* **RECORDS TO USE**
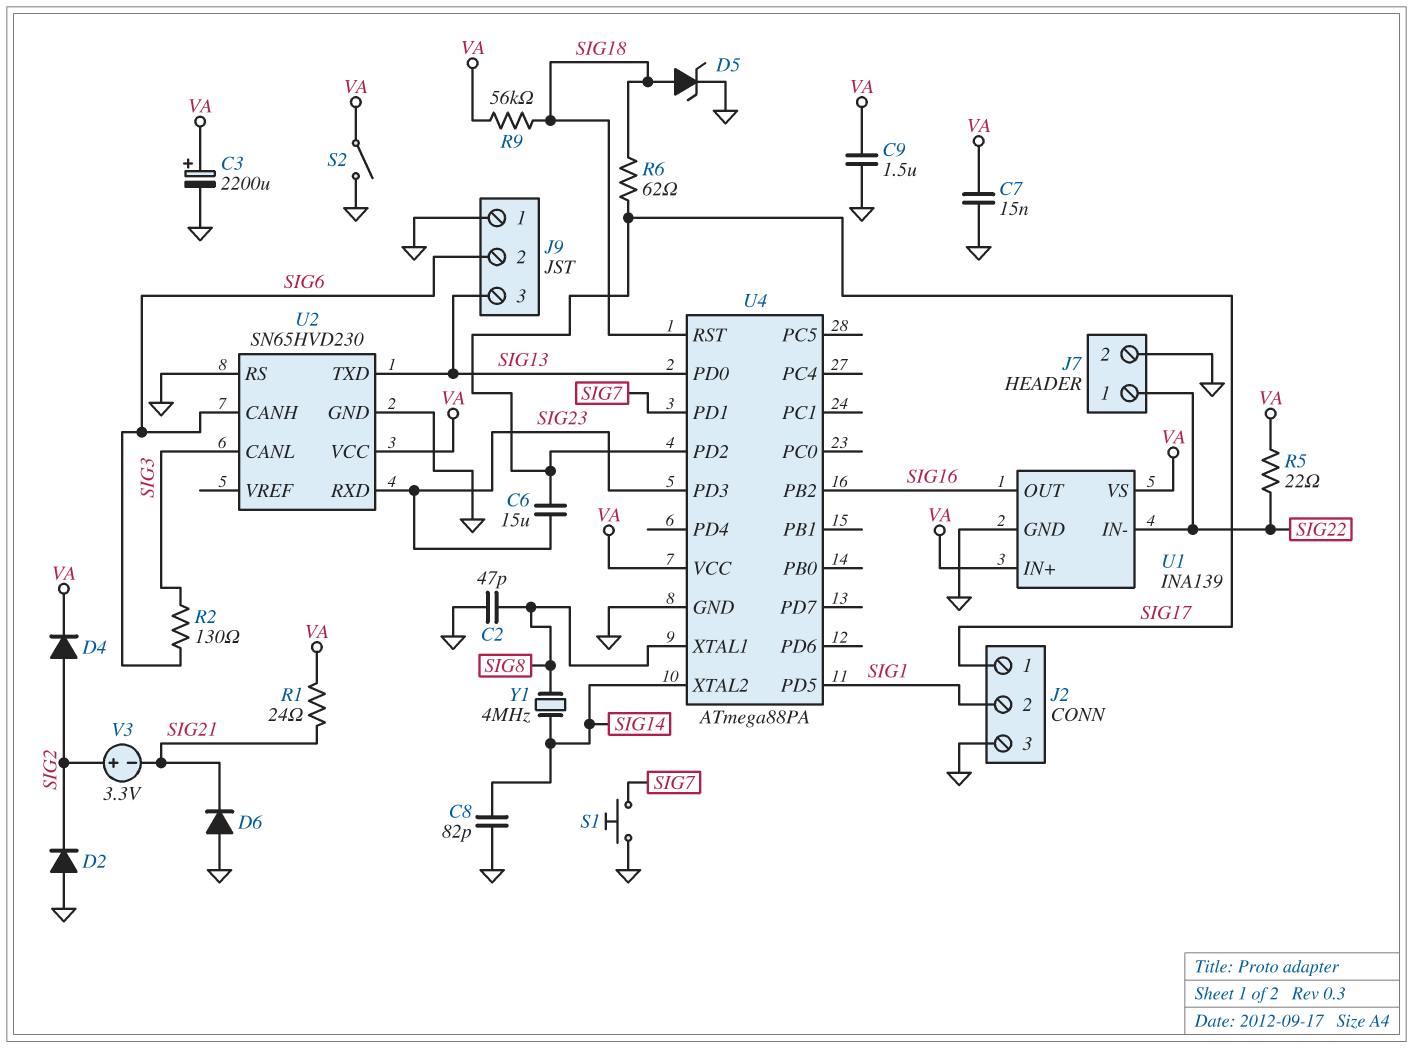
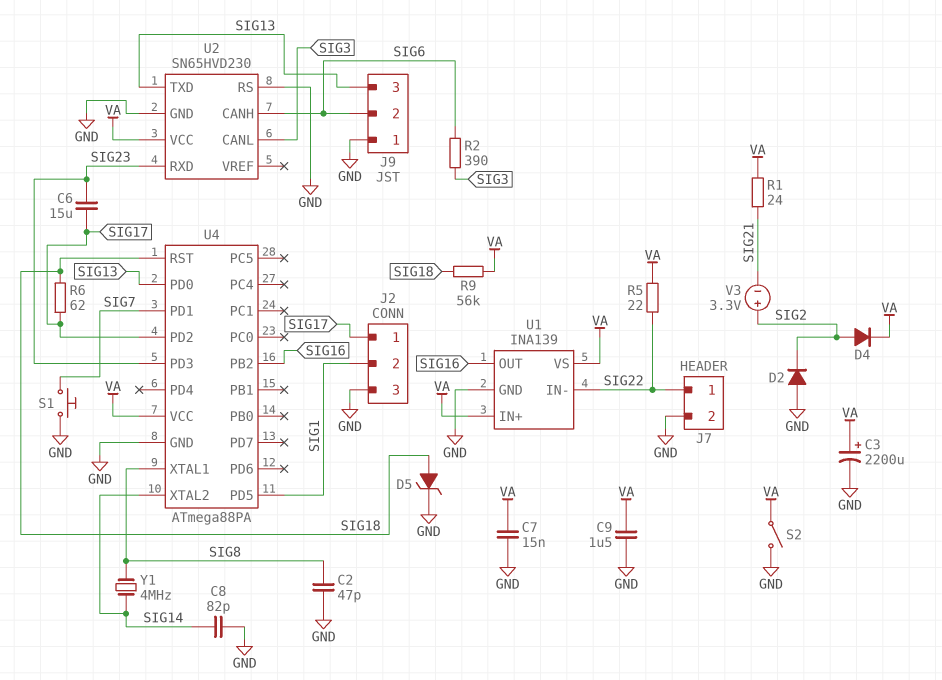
D6: diode (A GND, K SIG21) -> none
R2: 130 (SIG3, SIG6) -> 390 (SIG3, SIG6)

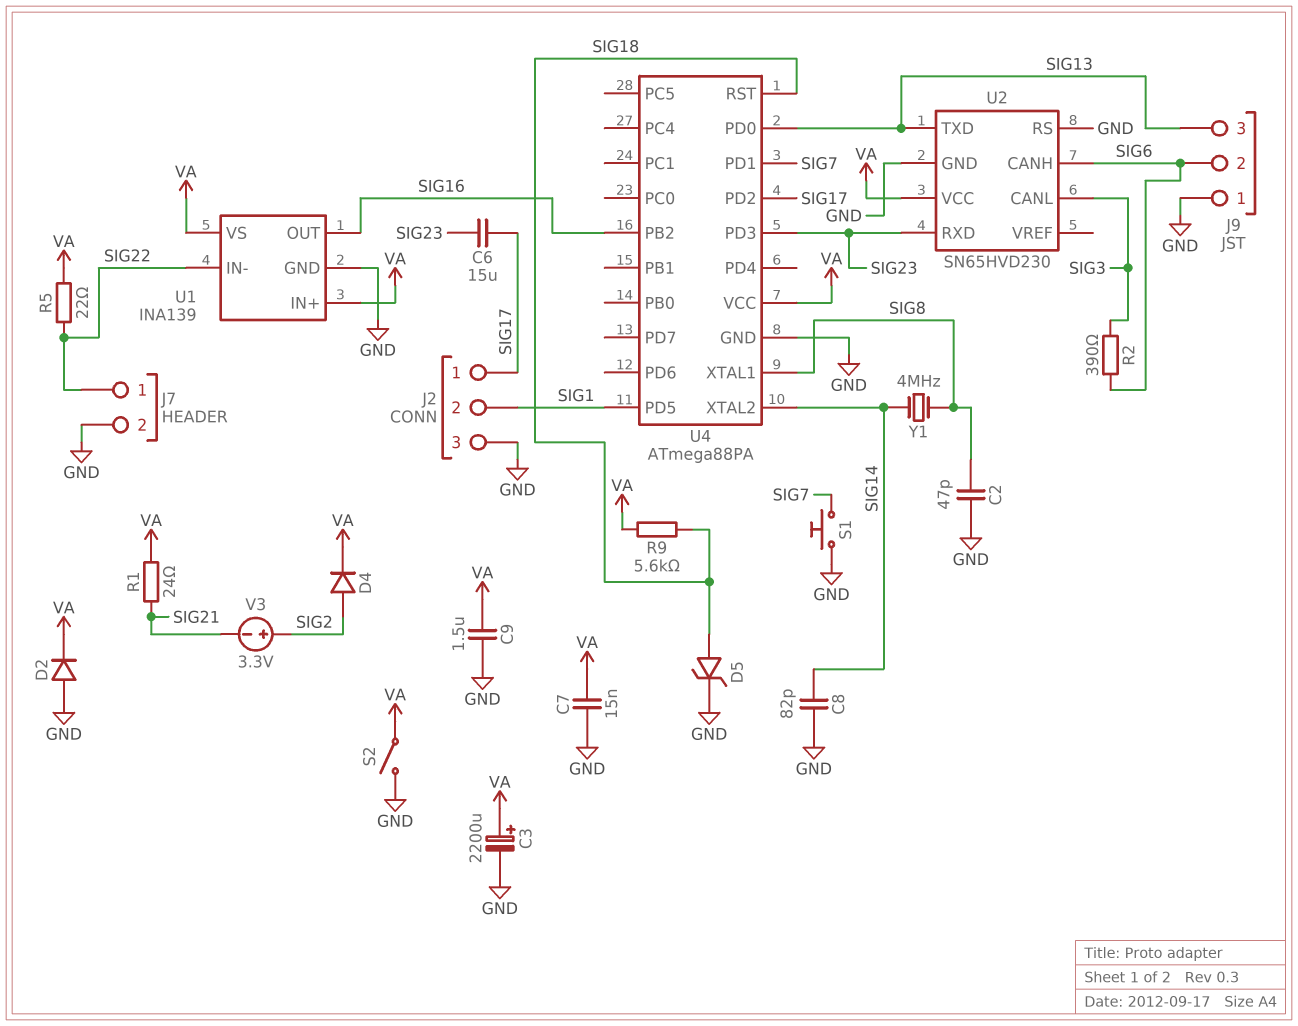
D2: diode (A GND, K SIG2) -> diode (A GND, K VA)
R6: 62 (SIG17, SIG18) -> none
R9: 56k (SIG18, VA) -> 5.6k (SIG18, VA)

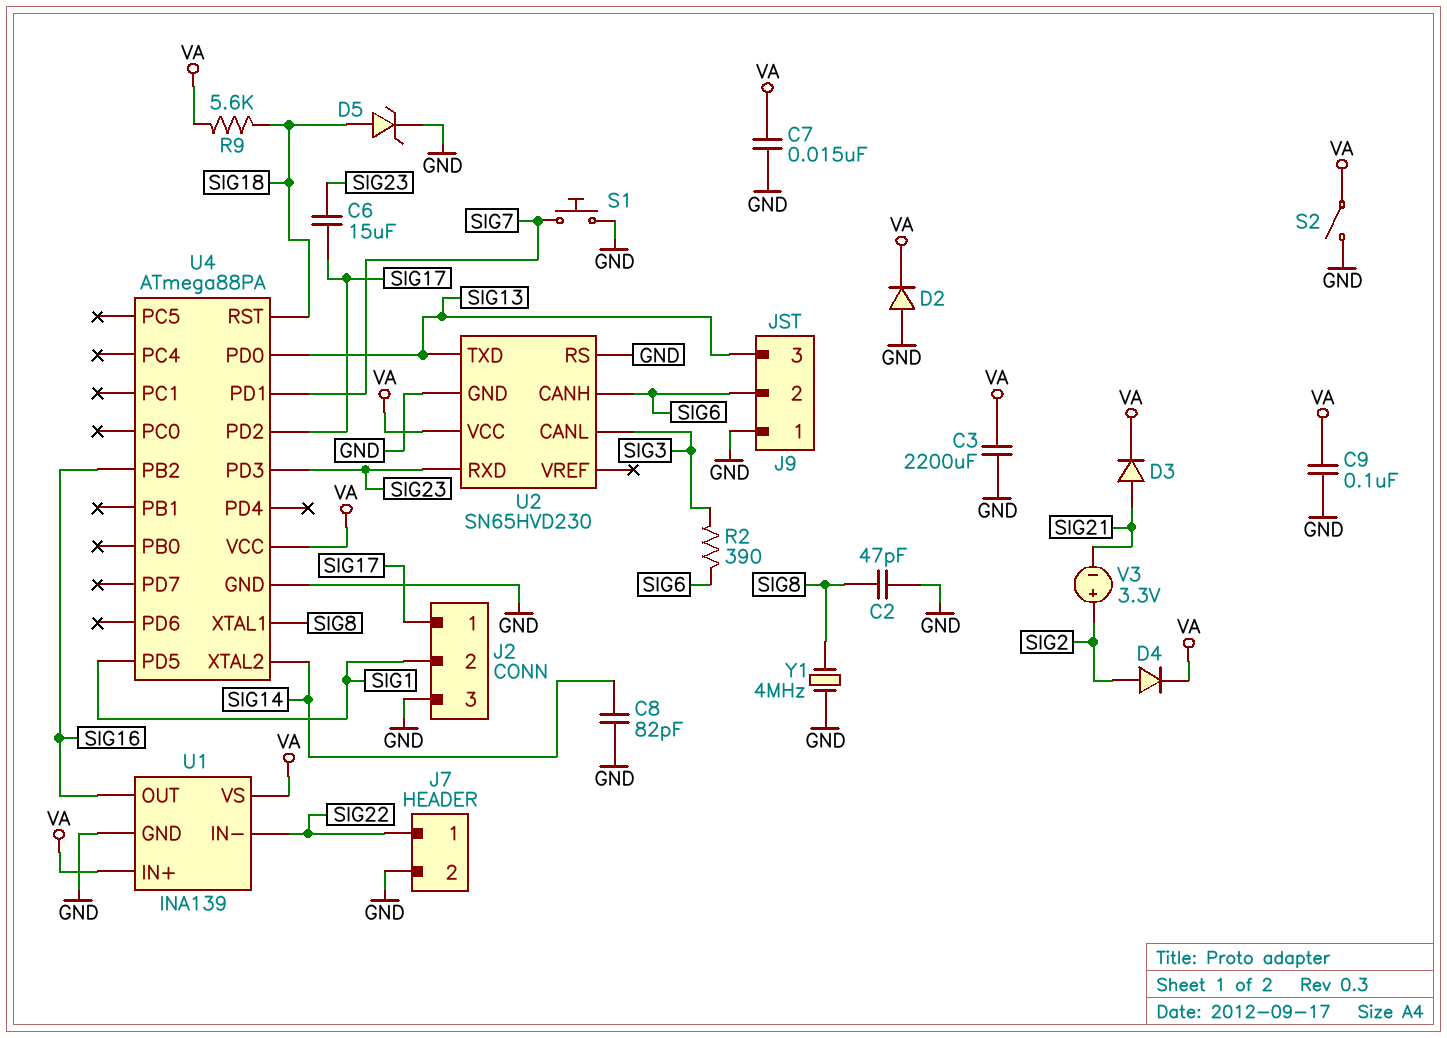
C3: 2200uF (plus VA, minus GND) -> 2200uF (GND, VA)
C9: 1.5uF (GND, VA) -> 100nF (GND, VA)
D3: none -> diode (A SIG21, K VA)
R1: 24 (SIG21, VA) -> none
R5: 22 (SIG22, VA) -> none
Y1: 4MHz (SIG8, SIG14) -> 4MHz (GND, SIG8)

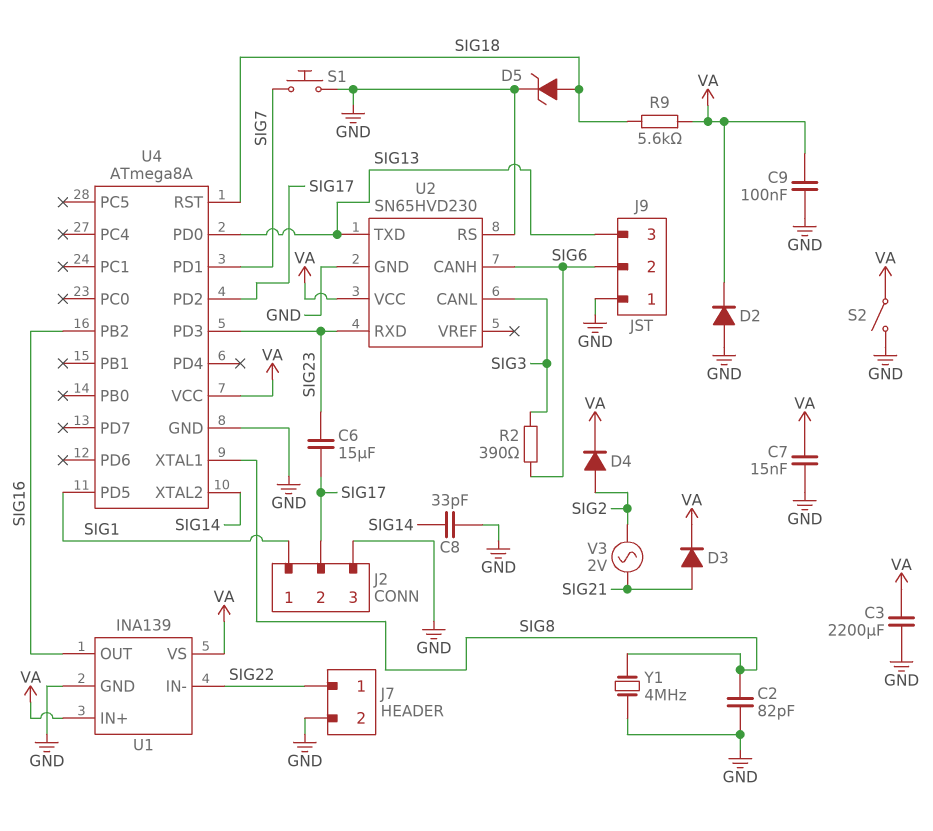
C2: 47pF (GND, SIG8) -> 82pF (GND, SIG8)
C8: 82pF (GND, SIG14) -> 33pF (GND, SIG14)
J2 pin 1: SIG17 -> SIG1
J2 pin 2: SIG1 -> SIG17
U4: ATmega88PA -> ATmega8A
V3: 3.3V (plus SIG2, minus SIG21) -> AC 2V (SIG2, SIG21)

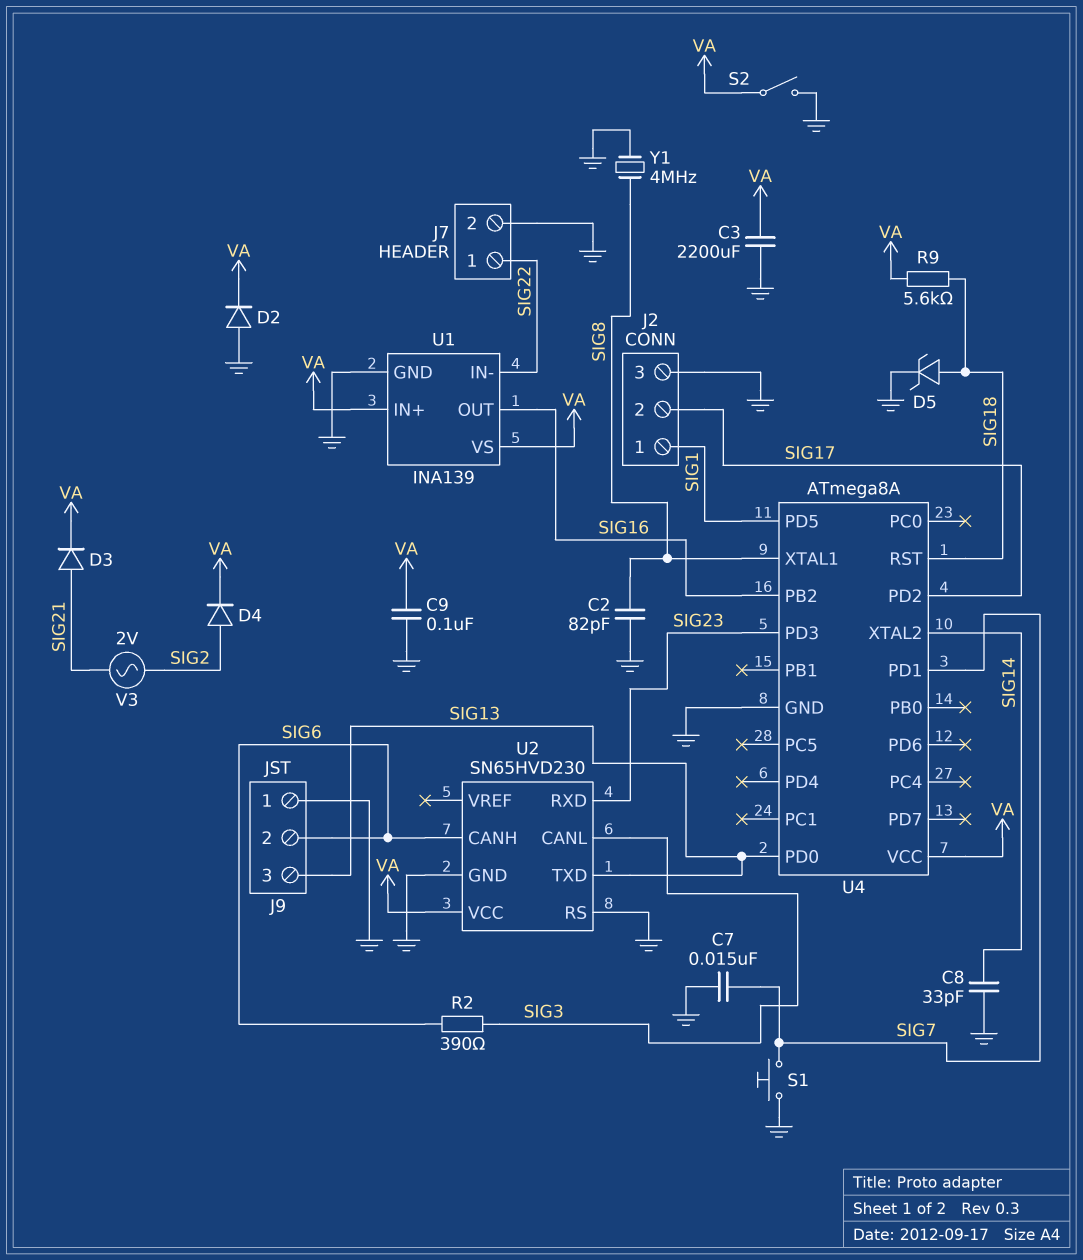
C6: 15uF (SIG17, SIG23) -> none
C7: 15nF (GND, VA) -> 15nF (GND, SIG7)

* **YOUR ASSIGNMENT**
Everything from the first line of the listing above through the line that contains "C9: 1.5uF (GND, VA) -> 100nF (GND, VA)" is to be restated word for word, minus the pictures.

* **EXPECTED OUTPUT**
D6: diode (A GND, K SIG21) -> none
R2: 130 (SIG3, SIG6) -> 390 (SIG3, SIG6)

D2: diode (A GND, K SIG2) -> diode (A GND, K VA)
R6: 62 (SIG17, SIG18) -> none
R9: 56k (SIG18, VA) -> 5.6k (SIG18, VA)

C3: 2200uF (plus VA, minus GND) -> 2200uF (GND, VA)
C9: 1.5uF (GND, VA) -> 100nF (GND, VA)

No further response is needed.